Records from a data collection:
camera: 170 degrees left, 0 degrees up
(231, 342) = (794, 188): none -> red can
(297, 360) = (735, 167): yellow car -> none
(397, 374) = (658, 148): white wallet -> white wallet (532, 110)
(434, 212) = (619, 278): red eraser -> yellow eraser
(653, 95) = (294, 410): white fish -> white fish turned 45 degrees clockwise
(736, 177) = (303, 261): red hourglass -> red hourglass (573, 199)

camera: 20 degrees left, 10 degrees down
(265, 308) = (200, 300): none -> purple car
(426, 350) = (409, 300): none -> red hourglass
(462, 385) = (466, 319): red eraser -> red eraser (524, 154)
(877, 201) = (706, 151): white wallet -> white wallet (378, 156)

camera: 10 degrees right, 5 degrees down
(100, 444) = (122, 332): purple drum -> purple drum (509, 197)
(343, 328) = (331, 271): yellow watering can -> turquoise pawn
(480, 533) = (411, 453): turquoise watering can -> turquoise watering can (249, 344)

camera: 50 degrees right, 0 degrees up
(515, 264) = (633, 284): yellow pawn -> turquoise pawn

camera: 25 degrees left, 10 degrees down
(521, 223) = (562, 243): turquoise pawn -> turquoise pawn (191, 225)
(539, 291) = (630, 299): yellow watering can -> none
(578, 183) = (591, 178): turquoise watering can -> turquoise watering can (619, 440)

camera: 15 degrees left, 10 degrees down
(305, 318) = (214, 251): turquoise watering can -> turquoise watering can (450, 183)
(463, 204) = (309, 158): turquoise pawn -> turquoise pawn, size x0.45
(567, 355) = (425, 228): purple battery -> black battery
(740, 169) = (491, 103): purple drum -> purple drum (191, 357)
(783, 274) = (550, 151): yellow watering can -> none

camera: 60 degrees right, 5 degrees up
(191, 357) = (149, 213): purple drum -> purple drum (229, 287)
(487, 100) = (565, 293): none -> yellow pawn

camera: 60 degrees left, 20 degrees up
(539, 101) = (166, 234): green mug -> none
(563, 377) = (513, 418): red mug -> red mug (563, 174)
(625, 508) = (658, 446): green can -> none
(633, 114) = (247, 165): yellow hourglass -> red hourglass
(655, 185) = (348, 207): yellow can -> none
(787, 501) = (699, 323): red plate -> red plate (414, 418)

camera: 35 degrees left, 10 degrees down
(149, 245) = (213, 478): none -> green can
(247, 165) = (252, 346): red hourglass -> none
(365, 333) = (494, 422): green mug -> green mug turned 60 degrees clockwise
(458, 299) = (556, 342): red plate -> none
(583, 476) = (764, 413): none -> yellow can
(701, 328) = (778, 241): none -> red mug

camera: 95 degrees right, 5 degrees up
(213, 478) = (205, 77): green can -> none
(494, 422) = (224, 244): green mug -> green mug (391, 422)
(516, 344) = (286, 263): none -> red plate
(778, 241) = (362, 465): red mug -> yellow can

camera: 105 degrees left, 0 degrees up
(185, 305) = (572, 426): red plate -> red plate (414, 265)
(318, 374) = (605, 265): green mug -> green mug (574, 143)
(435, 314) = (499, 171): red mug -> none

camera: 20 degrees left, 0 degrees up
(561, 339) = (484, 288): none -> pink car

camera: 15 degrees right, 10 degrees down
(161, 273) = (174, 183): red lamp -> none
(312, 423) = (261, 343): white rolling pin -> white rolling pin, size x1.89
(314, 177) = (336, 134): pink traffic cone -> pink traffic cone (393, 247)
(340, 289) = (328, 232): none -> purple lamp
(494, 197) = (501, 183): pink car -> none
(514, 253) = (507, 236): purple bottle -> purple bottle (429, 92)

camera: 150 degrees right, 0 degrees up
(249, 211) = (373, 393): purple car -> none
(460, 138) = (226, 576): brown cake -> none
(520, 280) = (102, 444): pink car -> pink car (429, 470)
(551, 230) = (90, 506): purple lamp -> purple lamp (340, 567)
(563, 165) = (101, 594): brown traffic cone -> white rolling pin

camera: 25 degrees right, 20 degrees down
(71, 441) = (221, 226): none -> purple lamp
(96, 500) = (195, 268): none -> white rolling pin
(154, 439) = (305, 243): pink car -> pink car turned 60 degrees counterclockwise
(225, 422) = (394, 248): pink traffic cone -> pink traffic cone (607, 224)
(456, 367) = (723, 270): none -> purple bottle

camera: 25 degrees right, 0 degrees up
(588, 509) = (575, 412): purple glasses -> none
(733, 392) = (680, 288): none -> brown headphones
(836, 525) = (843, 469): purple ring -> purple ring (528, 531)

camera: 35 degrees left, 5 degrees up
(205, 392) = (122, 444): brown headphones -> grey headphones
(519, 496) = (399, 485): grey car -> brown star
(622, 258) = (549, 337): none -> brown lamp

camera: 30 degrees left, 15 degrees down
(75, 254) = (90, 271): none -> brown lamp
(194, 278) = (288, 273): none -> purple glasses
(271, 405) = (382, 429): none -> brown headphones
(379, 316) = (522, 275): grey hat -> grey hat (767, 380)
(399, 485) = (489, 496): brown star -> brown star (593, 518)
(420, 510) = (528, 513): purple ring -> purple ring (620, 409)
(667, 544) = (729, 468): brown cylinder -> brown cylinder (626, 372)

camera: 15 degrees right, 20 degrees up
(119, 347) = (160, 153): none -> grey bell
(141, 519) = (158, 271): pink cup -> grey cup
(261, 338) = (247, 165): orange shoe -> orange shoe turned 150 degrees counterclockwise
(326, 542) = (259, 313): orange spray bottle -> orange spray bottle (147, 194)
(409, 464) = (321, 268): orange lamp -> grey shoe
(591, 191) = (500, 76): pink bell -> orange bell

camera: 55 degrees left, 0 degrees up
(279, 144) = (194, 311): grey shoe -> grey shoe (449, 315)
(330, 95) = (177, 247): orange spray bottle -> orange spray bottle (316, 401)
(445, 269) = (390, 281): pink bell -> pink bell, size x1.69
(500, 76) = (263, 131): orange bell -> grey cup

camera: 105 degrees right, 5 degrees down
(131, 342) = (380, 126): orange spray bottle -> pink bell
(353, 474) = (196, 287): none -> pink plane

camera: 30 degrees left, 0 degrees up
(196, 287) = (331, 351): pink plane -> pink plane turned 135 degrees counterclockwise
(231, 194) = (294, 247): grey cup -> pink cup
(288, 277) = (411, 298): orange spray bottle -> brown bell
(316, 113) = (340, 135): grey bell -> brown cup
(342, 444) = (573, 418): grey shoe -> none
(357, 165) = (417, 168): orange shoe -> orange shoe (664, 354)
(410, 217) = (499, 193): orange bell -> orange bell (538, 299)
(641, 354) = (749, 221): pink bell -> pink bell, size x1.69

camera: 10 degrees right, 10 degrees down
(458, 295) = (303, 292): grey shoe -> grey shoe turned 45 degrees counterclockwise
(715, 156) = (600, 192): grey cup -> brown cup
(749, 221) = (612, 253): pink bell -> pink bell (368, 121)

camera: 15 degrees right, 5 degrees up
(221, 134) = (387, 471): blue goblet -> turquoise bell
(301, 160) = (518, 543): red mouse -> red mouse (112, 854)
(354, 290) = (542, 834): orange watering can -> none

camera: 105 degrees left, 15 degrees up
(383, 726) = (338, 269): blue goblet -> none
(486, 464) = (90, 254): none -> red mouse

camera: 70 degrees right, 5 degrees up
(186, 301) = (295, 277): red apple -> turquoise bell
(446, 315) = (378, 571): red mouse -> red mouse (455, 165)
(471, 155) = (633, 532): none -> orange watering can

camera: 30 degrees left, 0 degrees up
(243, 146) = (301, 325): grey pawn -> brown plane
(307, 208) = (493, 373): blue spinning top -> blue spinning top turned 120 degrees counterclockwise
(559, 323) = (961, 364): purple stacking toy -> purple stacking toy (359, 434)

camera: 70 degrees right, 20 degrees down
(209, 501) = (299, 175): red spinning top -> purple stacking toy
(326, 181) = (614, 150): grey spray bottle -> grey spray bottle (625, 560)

### Work instruction
Each of the records is to be repeated word for word.

### Problem solution
camera: 170 degrees left, 0 degrees up
(231, 342) = (794, 188): none -> red can
(297, 360) = (735, 167): yellow car -> none
(397, 374) = (658, 148): white wallet -> white wallet (532, 110)
(434, 212) = (619, 278): red eraser -> yellow eraser
(653, 95) = (294, 410): white fish -> white fish turned 45 degrees clockwise
(736, 177) = (303, 261): red hourglass -> red hourglass (573, 199)

camera: 20 degrees left, 10 degrees down
(265, 308) = (200, 300): none -> purple car
(426, 350) = (409, 300): none -> red hourglass
(462, 385) = (466, 319): red eraser -> red eraser (524, 154)
(877, 201) = (706, 151): white wallet -> white wallet (378, 156)

camera: 10 degrees right, 5 degrees down
(100, 444) = (122, 332): purple drum -> purple drum (509, 197)
(343, 328) = (331, 271): yellow watering can -> turquoise pawn
(480, 533) = (411, 453): turquoise watering can -> turquoise watering can (249, 344)

camera: 50 degrees right, 0 degrees up
(515, 264) = (633, 284): yellow pawn -> turquoise pawn

camera: 25 degrees left, 10 degrees down
(521, 223) = (562, 243): turquoise pawn -> turquoise pawn (191, 225)
(539, 291) = (630, 299): yellow watering can -> none
(578, 183) = (591, 178): turquoise watering can -> turquoise watering can (619, 440)

camera: 15 degrees left, 10 degrees down
(305, 318) = (214, 251): turquoise watering can -> turquoise watering can (450, 183)
(463, 204) = (309, 158): turquoise pawn -> turquoise pawn, size x0.45
(567, 355) = (425, 228): purple battery -> black battery
(740, 169) = (491, 103): purple drum -> purple drum (191, 357)
(783, 274) = (550, 151): yellow watering can -> none

camera: 60 degrees right, 5 degrees up
(191, 357) = (149, 213): purple drum -> purple drum (229, 287)
(487, 100) = (565, 293): none -> yellow pawn

camera: 60 degrees left, 20 degrees up
(539, 101) = (166, 234): green mug -> none
(563, 377) = (513, 418): red mug -> red mug (563, 174)
(625, 508) = (658, 446): green can -> none
(633, 114) = (247, 165): yellow hourglass -> red hourglass
(655, 185) = (348, 207): yellow can -> none
(787, 501) = (699, 323): red plate -> red plate (414, 418)

camera: 35 degrees left, 10 degrees down
(149, 245) = (213, 478): none -> green can
(247, 165) = (252, 346): red hourglass -> none
(365, 333) = (494, 422): green mug -> green mug turned 60 degrees clockwise
(458, 299) = (556, 342): red plate -> none
(583, 476) = (764, 413): none -> yellow can
(701, 328) = (778, 241): none -> red mug

camera: 95 degrees right, 5 degrees up
(213, 478) = (205, 77): green can -> none
(494, 422) = (224, 244): green mug -> green mug (391, 422)
(516, 344) = (286, 263): none -> red plate
(778, 241) = (362, 465): red mug -> yellow can

camera: 105 degrees left, 0 degrees up
(185, 305) = (572, 426): red plate -> red plate (414, 265)
(318, 374) = (605, 265): green mug -> green mug (574, 143)
(435, 314) = (499, 171): red mug -> none

camera: 20 degrees left, 0 degrees up
(561, 339) = (484, 288): none -> pink car

camera: 15 degrees right, 10 degrees down
(161, 273) = (174, 183): red lamp -> none
(312, 423) = (261, 343): white rolling pin -> white rolling pin, size x1.89
(314, 177) = (336, 134): pink traffic cone -> pink traffic cone (393, 247)
(340, 289) = (328, 232): none -> purple lamp
(494, 197) = (501, 183): pink car -> none
(514, 253) = (507, 236): purple bottle -> purple bottle (429, 92)

camera: 150 degrees right, 0 degrees up
(249, 211) = (373, 393): purple car -> none
(460, 138) = (226, 576): brown cake -> none
(520, 280) = (102, 444): pink car -> pink car (429, 470)
(551, 230) = (90, 506): purple lamp -> purple lamp (340, 567)
(563, 165) = (101, 594): brown traffic cone -> white rolling pin

camera: 25 degrees right, 20 degrees down
(71, 441) = (221, 226): none -> purple lamp
(96, 500) = (195, 268): none -> white rolling pin
(154, 439) = (305, 243): pink car -> pink car turned 60 degrees counterclockwise
(225, 422) = (394, 248): pink traffic cone -> pink traffic cone (607, 224)
(456, 367) = (723, 270): none -> purple bottle

camera: 25 degrees right, 0 degrees up
(588, 509) = (575, 412): purple glasses -> none
(733, 392) = (680, 288): none -> brown headphones
(836, 525) = (843, 469): purple ring -> purple ring (528, 531)

camera: 35 degrees left, 5 degrees up
(205, 392) = (122, 444): brown headphones -> grey headphones
(519, 496) = (399, 485): grey car -> brown star
(622, 258) = (549, 337): none -> brown lamp

camera: 30 degrees left, 15 degrees down
(75, 254) = (90, 271): none -> brown lamp
(194, 278) = (288, 273): none -> purple glasses
(271, 405) = (382, 429): none -> brown headphones
(379, 316) = (522, 275): grey hat -> grey hat (767, 380)
(399, 485) = (489, 496): brown star -> brown star (593, 518)
(420, 510) = (528, 513): purple ring -> purple ring (620, 409)
(667, 544) = (729, 468): brown cylinder -> brown cylinder (626, 372)

camera: 15 degrees right, 20 degrees up
(119, 347) = (160, 153): none -> grey bell
(141, 519) = (158, 271): pink cup -> grey cup
(261, 338) = (247, 165): orange shoe -> orange shoe turned 150 degrees counterclockwise
(326, 542) = (259, 313): orange spray bottle -> orange spray bottle (147, 194)
(409, 464) = (321, 268): orange lamp -> grey shoe
(591, 191) = (500, 76): pink bell -> orange bell

camera: 55 degrees left, 0 degrees up
(279, 144) = (194, 311): grey shoe -> grey shoe (449, 315)
(330, 95) = (177, 247): orange spray bottle -> orange spray bottle (316, 401)
(445, 269) = (390, 281): pink bell -> pink bell, size x1.69
(500, 76) = (263, 131): orange bell -> grey cup

camera: 105 degrees right, 5 degrees down
(131, 342) = (380, 126): orange spray bottle -> pink bell
(353, 474) = (196, 287): none -> pink plane

camera: 30 degrees left, 0 degrees up
(196, 287) = (331, 351): pink plane -> pink plane turned 135 degrees counterclockwise
(231, 194) = (294, 247): grey cup -> pink cup
(288, 277) = (411, 298): orange spray bottle -> brown bell
(316, 113) = (340, 135): grey bell -> brown cup
(342, 444) = (573, 418): grey shoe -> none
(357, 165) = (417, 168): orange shoe -> orange shoe (664, 354)
(410, 217) = (499, 193): orange bell -> orange bell (538, 299)
(641, 354) = (749, 221): pink bell -> pink bell, size x1.69

camera: 10 degrees right, 10 degrees down
(458, 295) = (303, 292): grey shoe -> grey shoe turned 45 degrees counterclockwise
(715, 156) = (600, 192): grey cup -> brown cup
(749, 221) = (612, 253): pink bell -> pink bell (368, 121)

camera: 15 degrees right, 5 degrees up
(221, 134) = (387, 471): blue goblet -> turquoise bell
(301, 160) = (518, 543): red mouse -> red mouse (112, 854)
(354, 290) = (542, 834): orange watering can -> none

camera: 105 degrees left, 15 degrees up
(383, 726) = (338, 269): blue goblet -> none
(486, 464) = (90, 254): none -> red mouse

camera: 70 degrees right, 5 degrees up
(186, 301) = (295, 277): red apple -> turquoise bell
(446, 315) = (378, 571): red mouse -> red mouse (455, 165)
(471, 155) = (633, 532): none -> orange watering can

camera: 30 degrees left, 0 degrees up
(243, 146) = (301, 325): grey pawn -> brown plane
(307, 208) = (493, 373): blue spinning top -> blue spinning top turned 120 degrees counterclockwise
(559, 323) = (961, 364): purple stacking toy -> purple stacking toy (359, 434)

camera: 70 degrees right, 20 degrees down
(209, 501) = (299, 175): red spinning top -> purple stacking toy
(326, 181) = (614, 150): grey spray bottle -> grey spray bottle (625, 560)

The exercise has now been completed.